Your objective =>
The records are set out below this line. Return exactly the lines from the one containing "R108: 470 (GND, N16) -> 470 (N16, U104/in-)" through the last, and exclude the pictures.

Task input =>
-- Opening Marker --

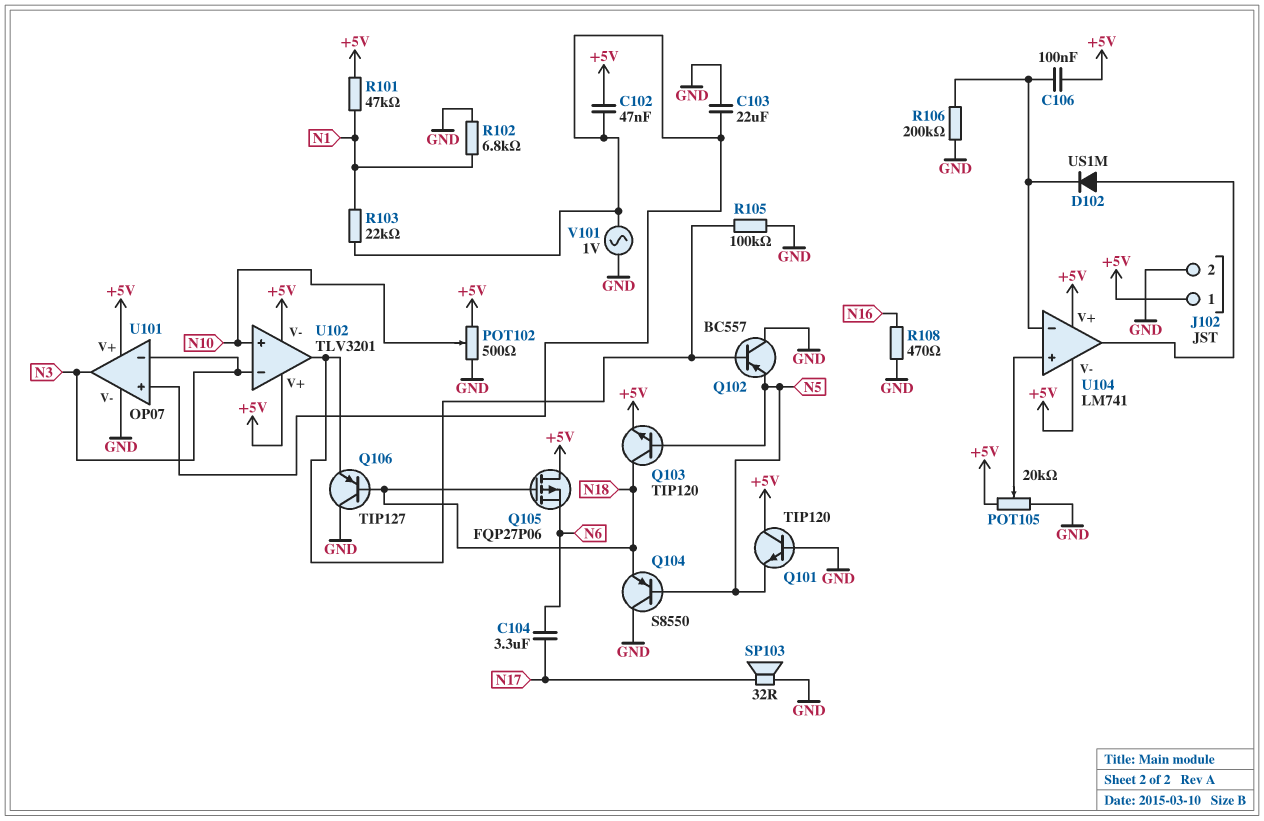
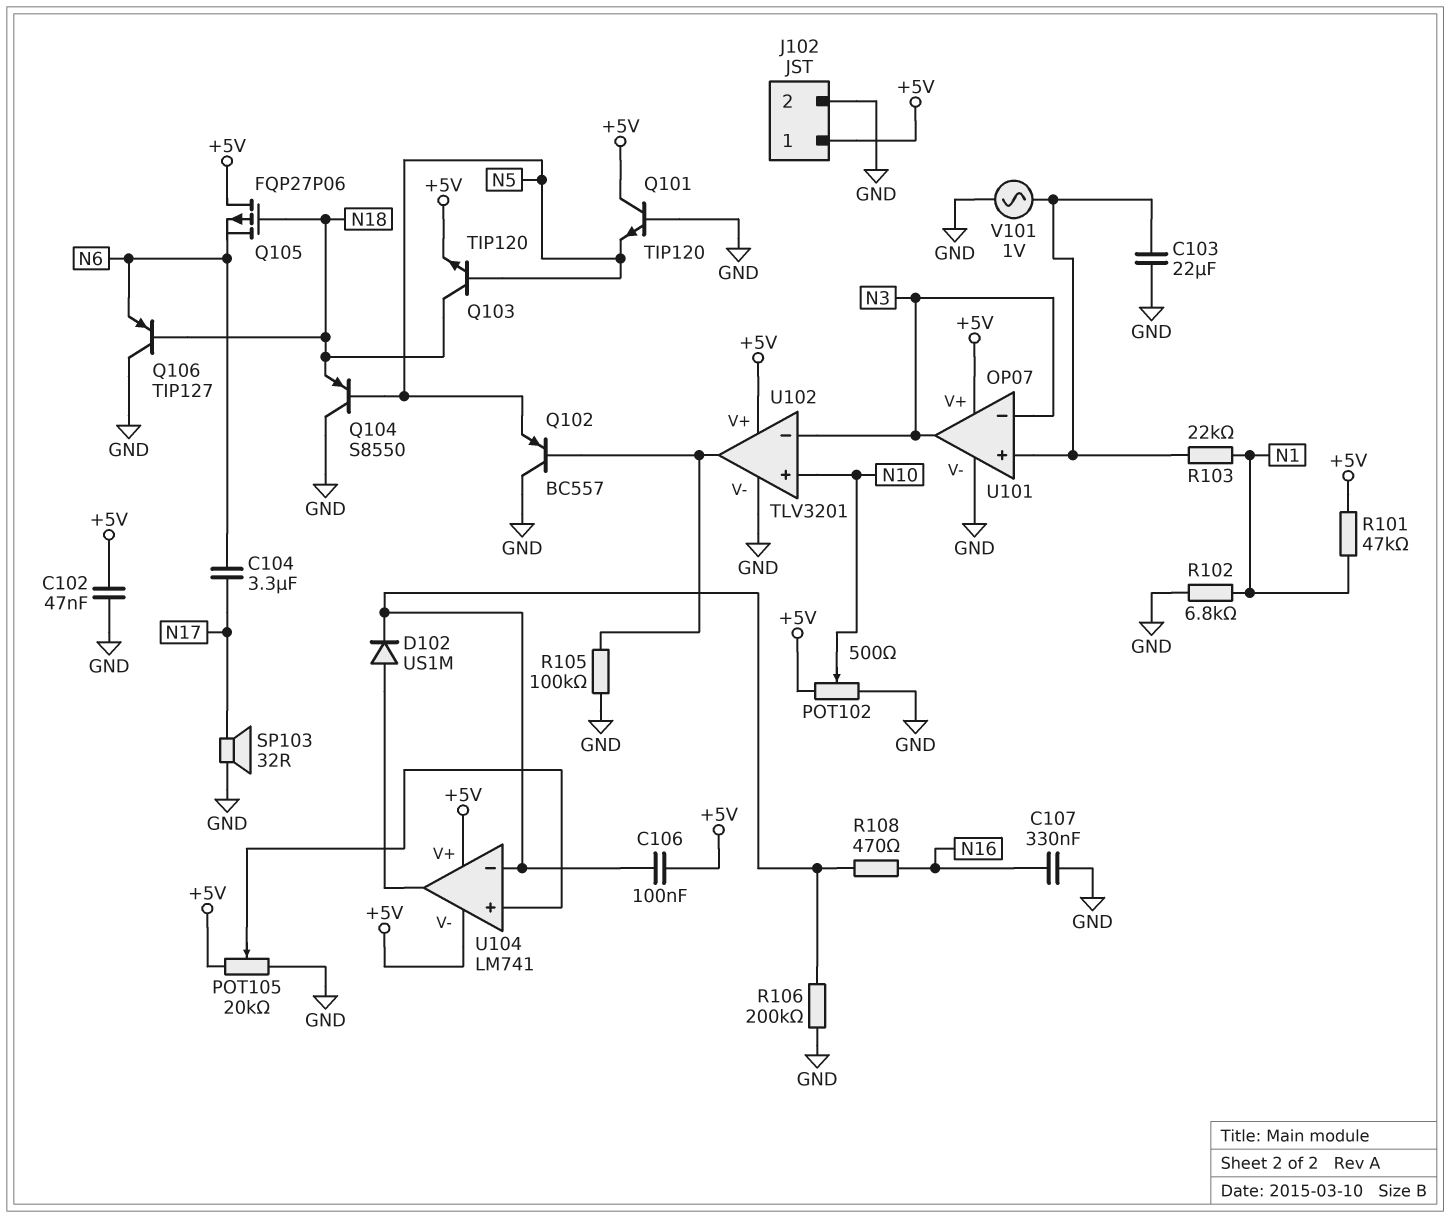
C102: 47nF (+5V, U101/in+) -> 47nF (+5V, GND)
C107: none -> 330nF (GND, N16)
Q106: PNP TIP127 (B N18, C GND, E U102/out) -> PNP TIP127 (B N18, C GND, E N6)
R108: 470 (GND, N16) -> 470 (N16, U104/in-)
U102 pin V-: +5V -> GND

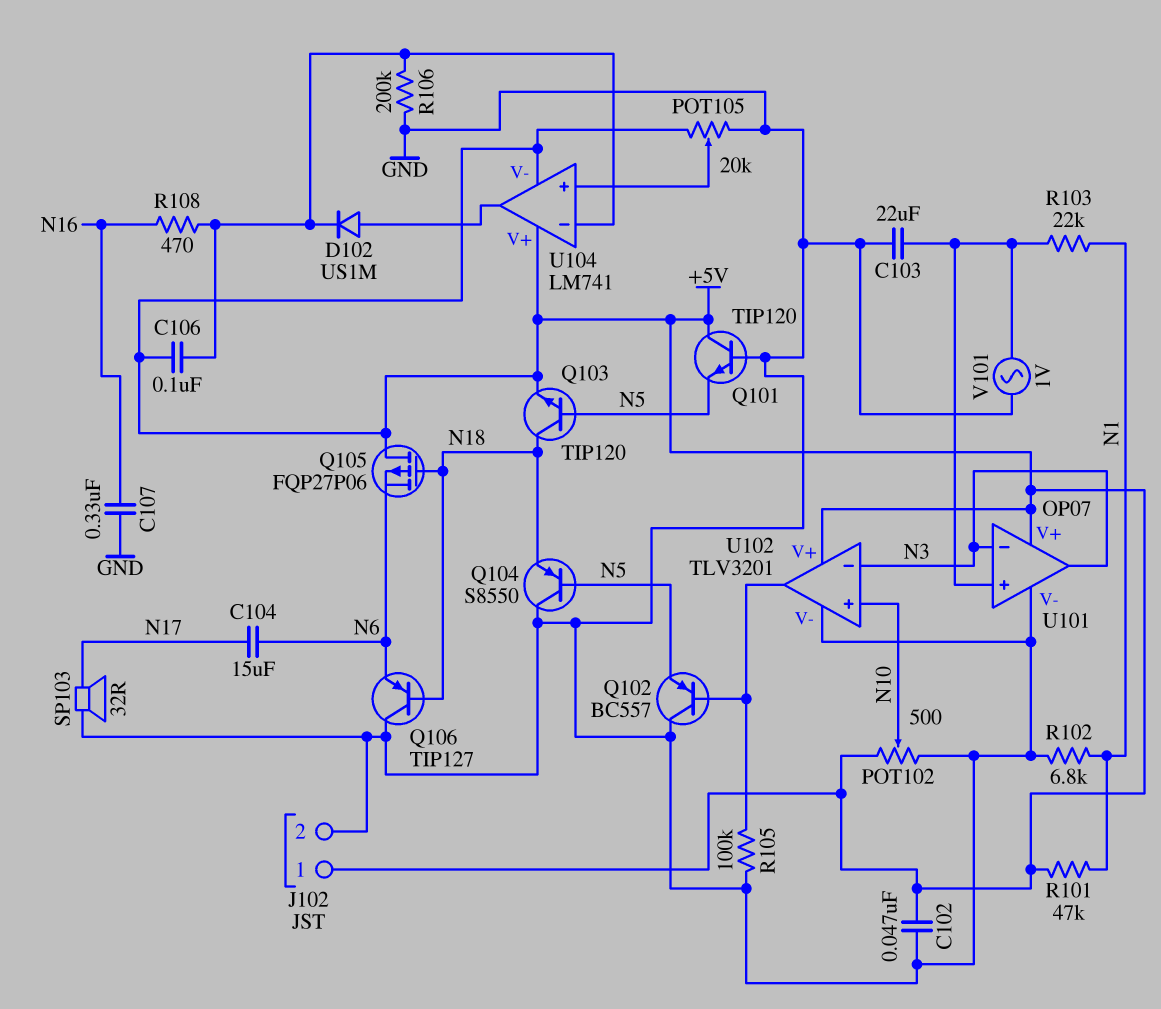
C104: 3.3uF (N6, N17) -> 15uF (N6, N17)

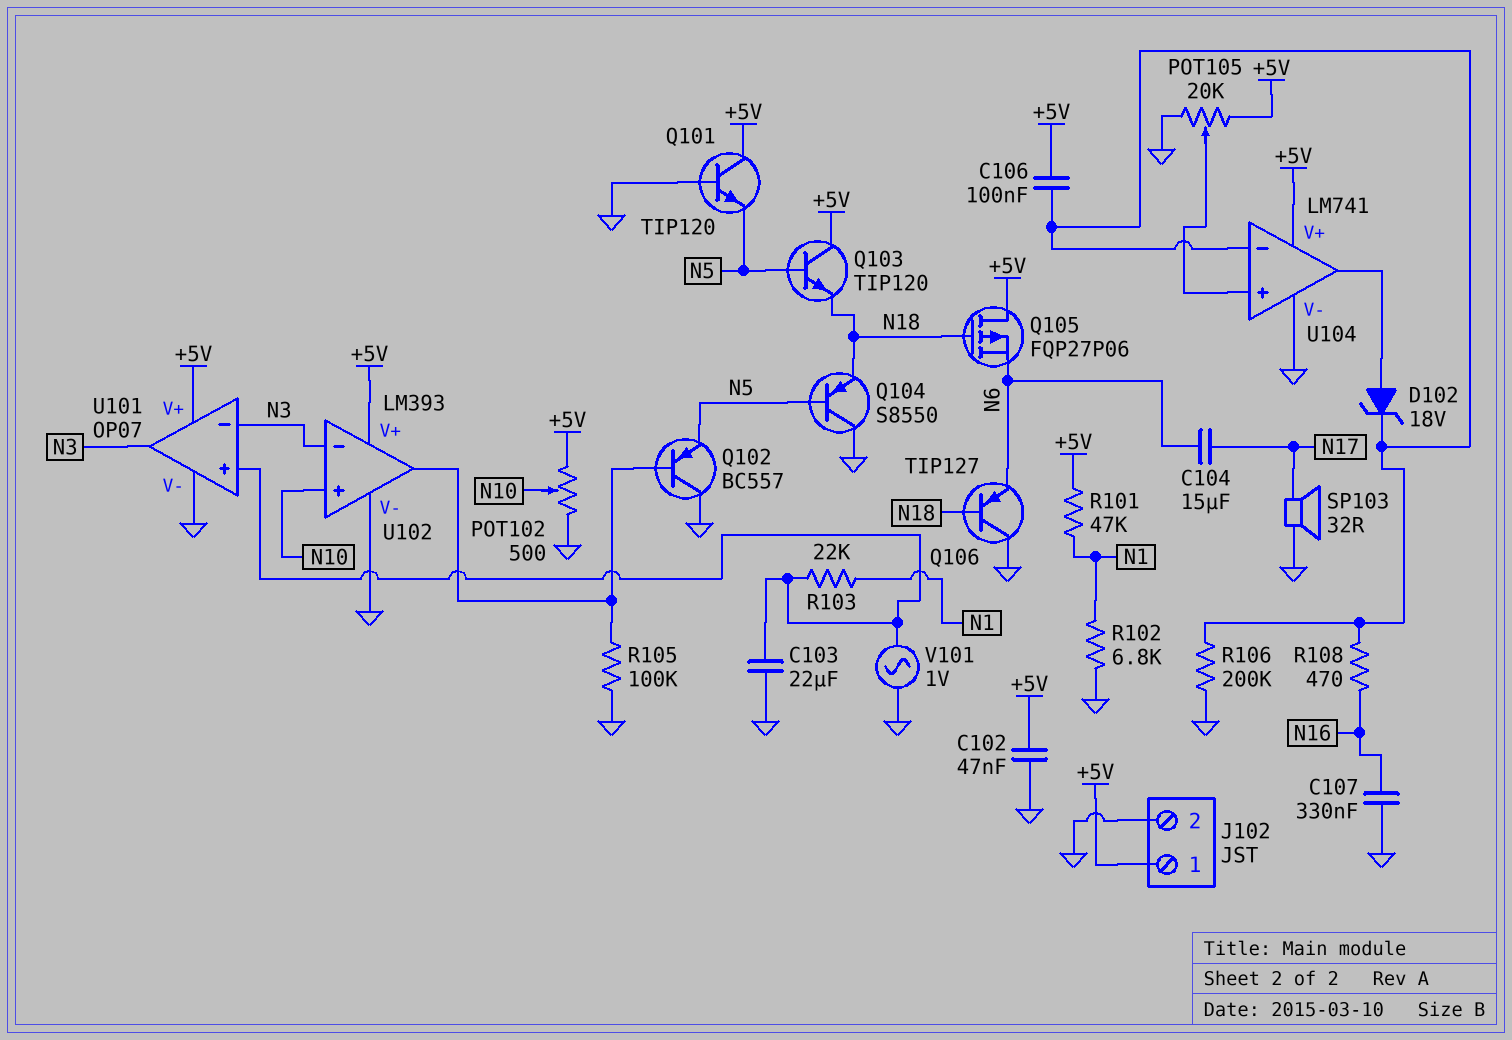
D102: diode US1M (A U104/out, K U104/in-) -> zener 18V (A U104/out, K U104/in-)
Q103: NPN TIP120 (B N5, C N18, E +5V) -> NPN TIP120 (B N5, C +5V, E N18)
U102: TLV3201 -> LM393
U104 pin V-: +5V -> GND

-- Closing Marker --

Response =>
R108: 470 (GND, N16) -> 470 (N16, U104/in-)
U102 pin V-: +5V -> GND

C104: 3.3uF (N6, N17) -> 15uF (N6, N17)

D102: diode US1M (A U104/out, K U104/in-) -> zener 18V (A U104/out, K U104/in-)
Q103: NPN TIP120 (B N5, C N18, E +5V) -> NPN TIP120 (B N5, C +5V, E N18)
U102: TLV3201 -> LM393
U104 pin V-: +5V -> GND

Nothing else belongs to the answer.